## Given entries
== Segment start ==

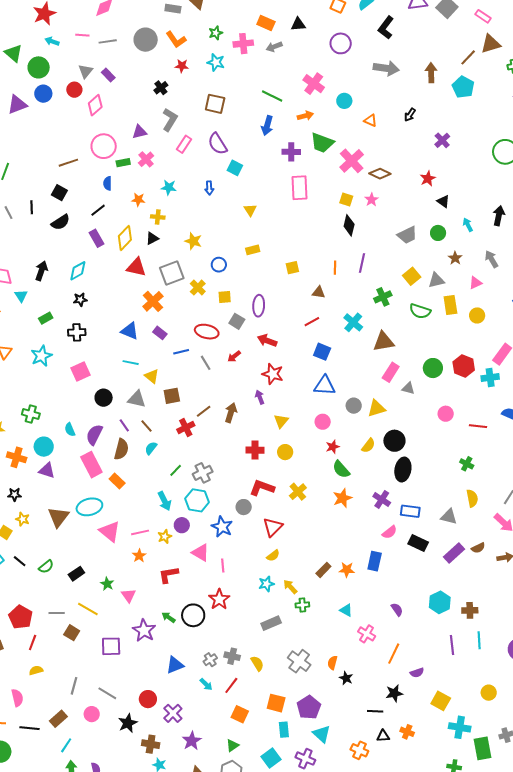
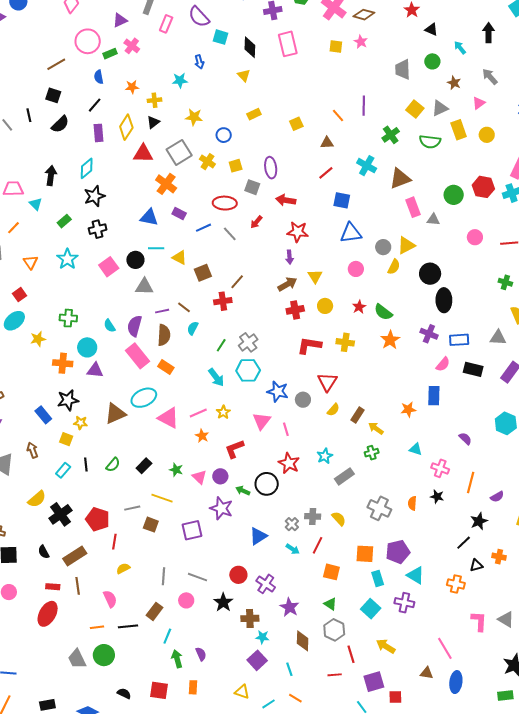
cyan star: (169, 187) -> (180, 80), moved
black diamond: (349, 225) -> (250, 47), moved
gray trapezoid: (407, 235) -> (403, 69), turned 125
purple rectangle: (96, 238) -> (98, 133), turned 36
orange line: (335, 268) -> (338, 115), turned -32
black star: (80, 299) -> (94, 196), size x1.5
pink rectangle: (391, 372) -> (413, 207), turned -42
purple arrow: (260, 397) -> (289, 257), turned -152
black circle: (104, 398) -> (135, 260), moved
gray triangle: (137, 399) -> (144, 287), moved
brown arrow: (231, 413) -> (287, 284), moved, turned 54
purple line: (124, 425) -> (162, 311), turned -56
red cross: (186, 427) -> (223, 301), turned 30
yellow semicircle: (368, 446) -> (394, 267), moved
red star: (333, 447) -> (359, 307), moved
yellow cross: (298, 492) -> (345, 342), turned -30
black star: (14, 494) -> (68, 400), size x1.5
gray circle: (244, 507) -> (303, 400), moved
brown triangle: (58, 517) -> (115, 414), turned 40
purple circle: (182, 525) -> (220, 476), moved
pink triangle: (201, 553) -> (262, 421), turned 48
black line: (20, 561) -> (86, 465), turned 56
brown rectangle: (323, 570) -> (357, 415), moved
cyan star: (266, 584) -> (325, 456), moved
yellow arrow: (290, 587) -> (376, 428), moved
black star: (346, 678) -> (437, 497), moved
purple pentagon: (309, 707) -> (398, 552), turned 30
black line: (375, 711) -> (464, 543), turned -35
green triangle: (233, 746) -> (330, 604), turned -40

== Segment end ==
== Segment start ==

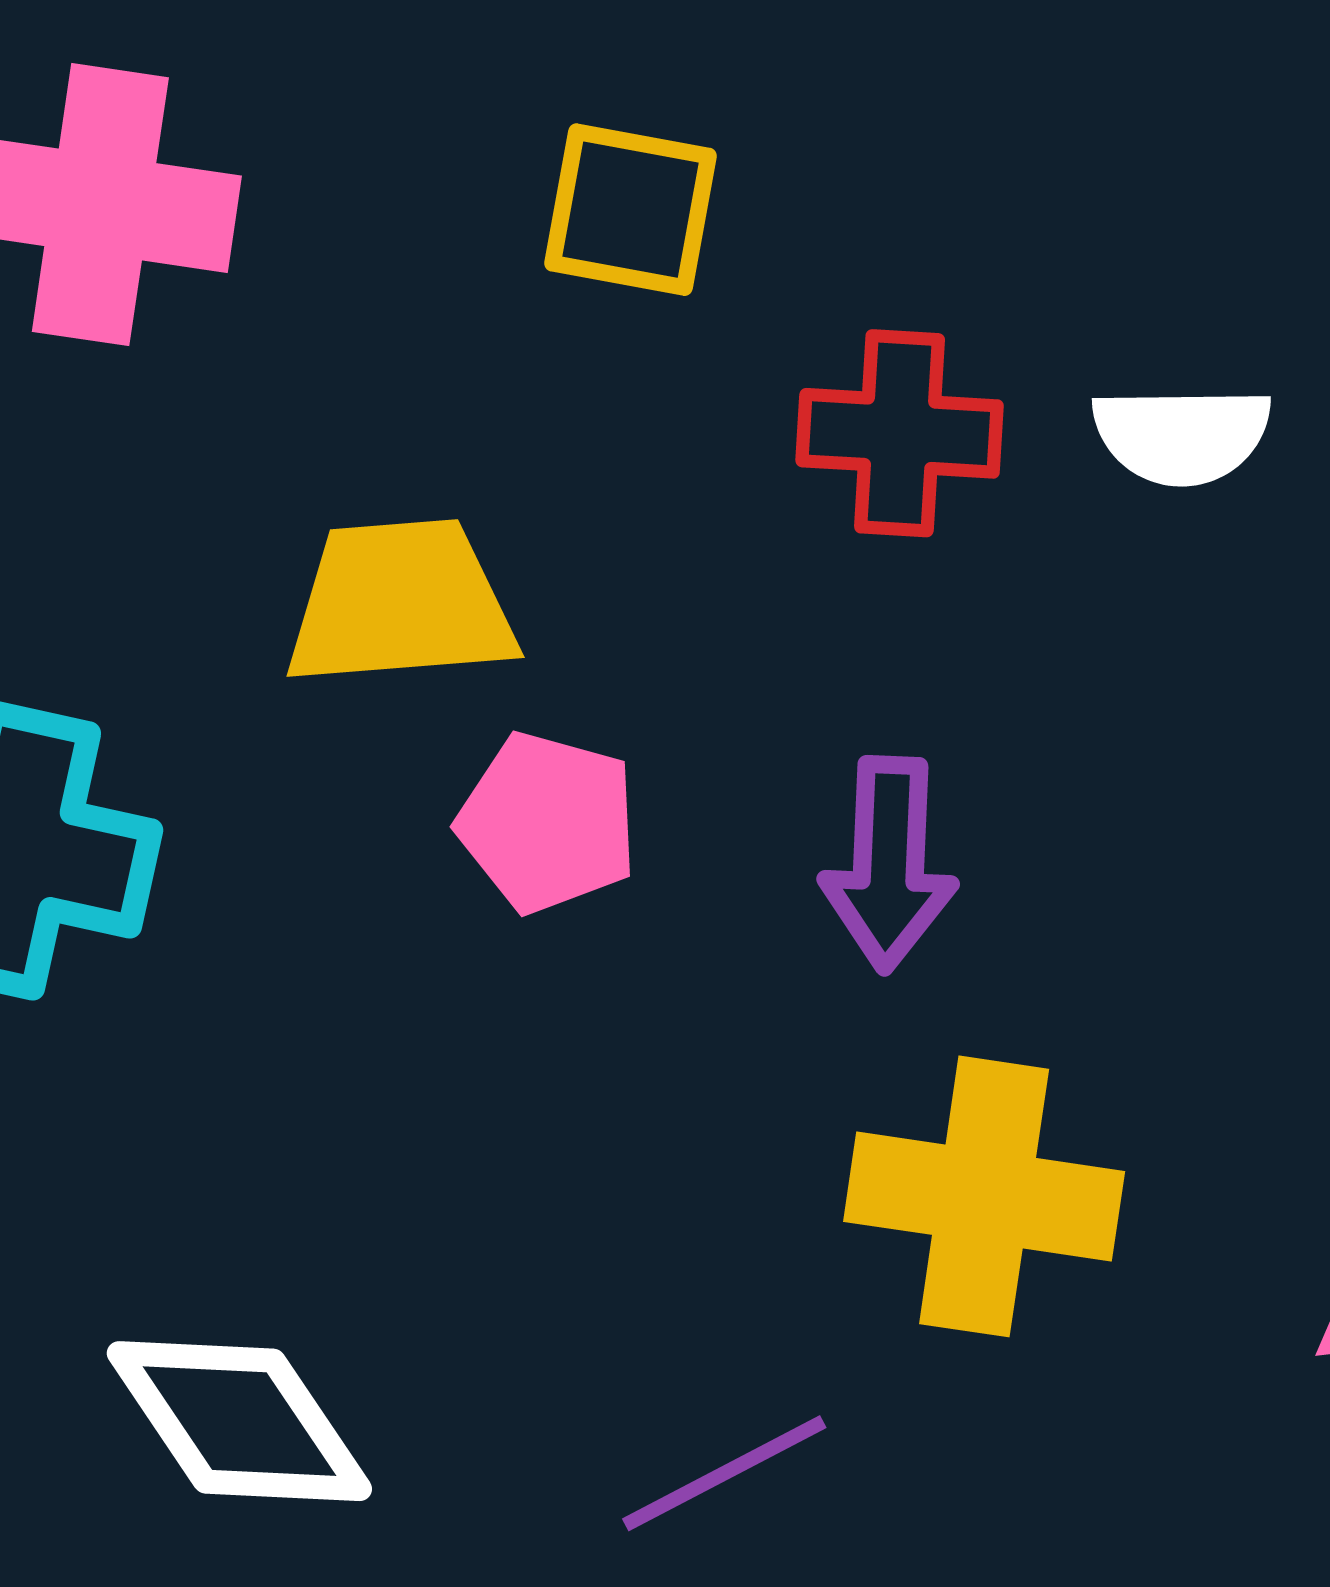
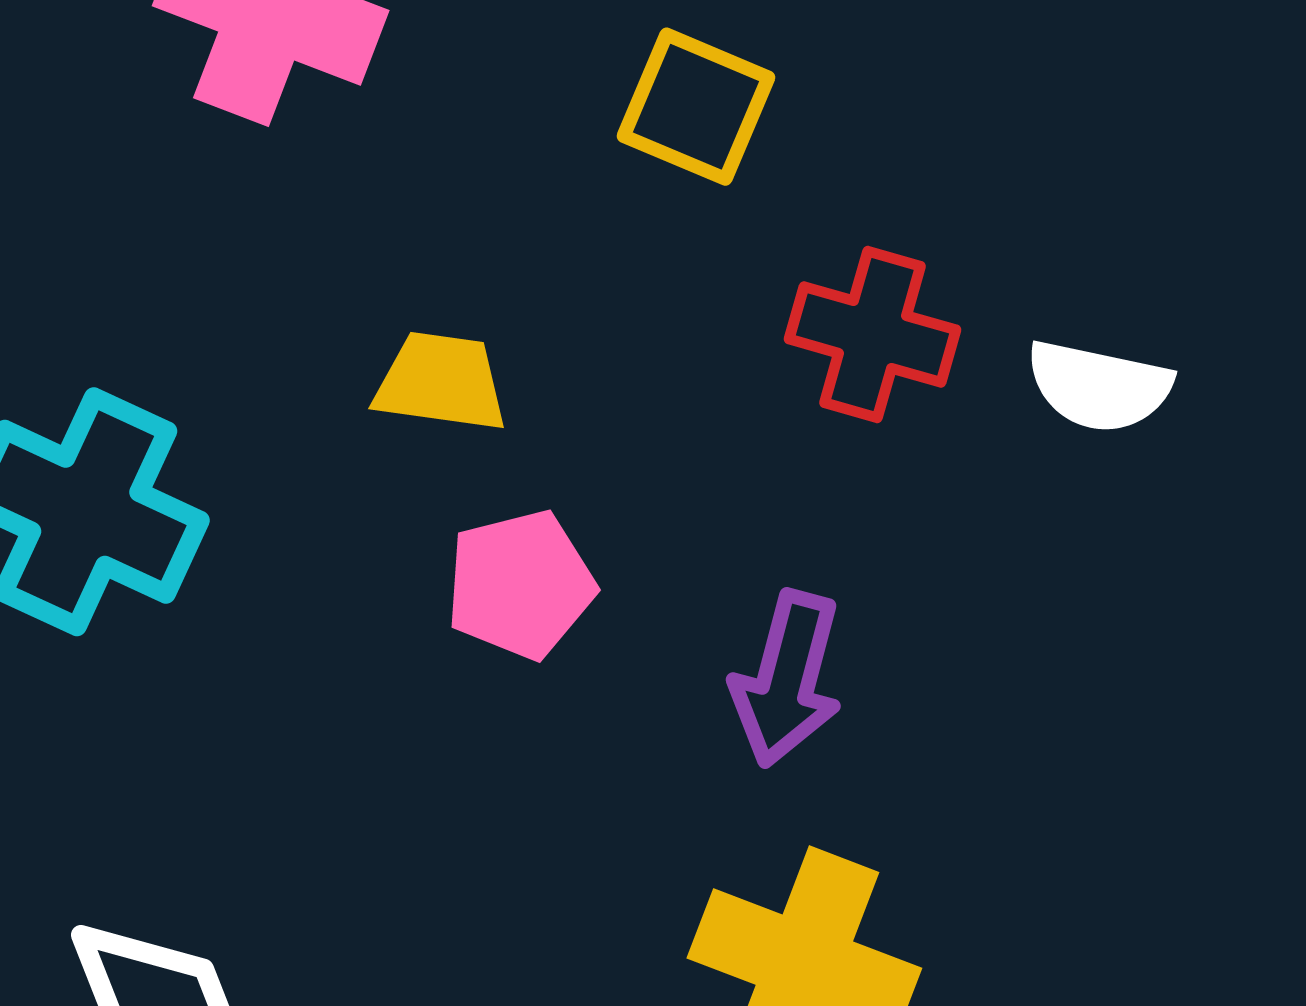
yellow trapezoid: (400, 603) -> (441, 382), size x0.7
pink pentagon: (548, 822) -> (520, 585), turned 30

== Segment end ==
== Segment start ==

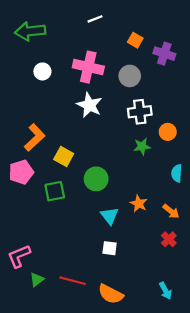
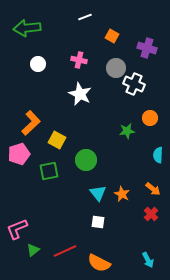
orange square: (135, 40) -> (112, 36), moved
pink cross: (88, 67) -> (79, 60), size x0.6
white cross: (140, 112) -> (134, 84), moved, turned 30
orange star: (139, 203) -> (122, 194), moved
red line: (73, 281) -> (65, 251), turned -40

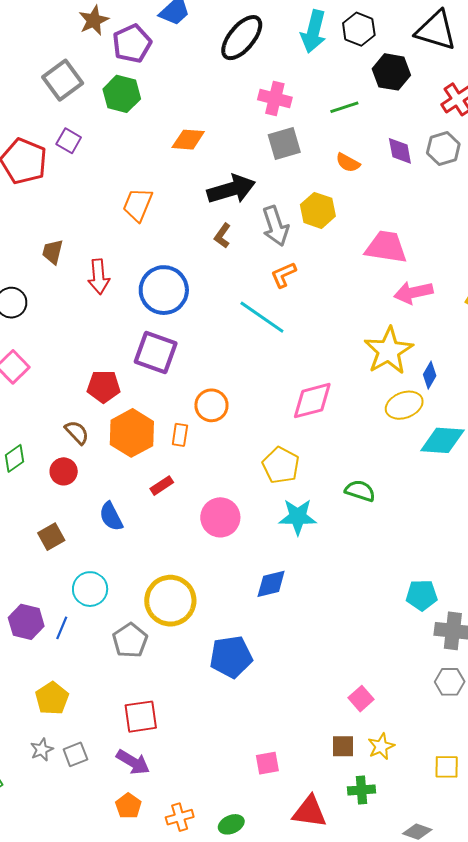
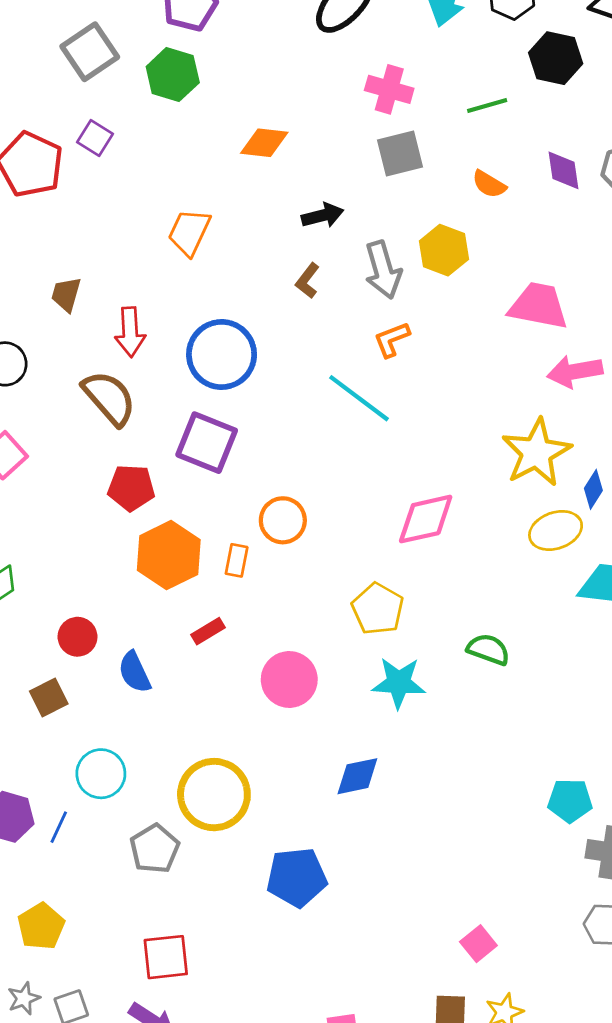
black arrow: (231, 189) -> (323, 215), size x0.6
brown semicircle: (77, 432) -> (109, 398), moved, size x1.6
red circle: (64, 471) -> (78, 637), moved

== Segment end ==

## Exercise requirements
The lines holding the word "rectangle" are the answer. Find them in the entries and copy them.

## Answer to the problem
purple rectangle: (96, 238) -> (98, 133), turned 36
pink rectangle: (391, 372) -> (413, 207), turned -42
brown rectangle: (323, 570) -> (357, 415), moved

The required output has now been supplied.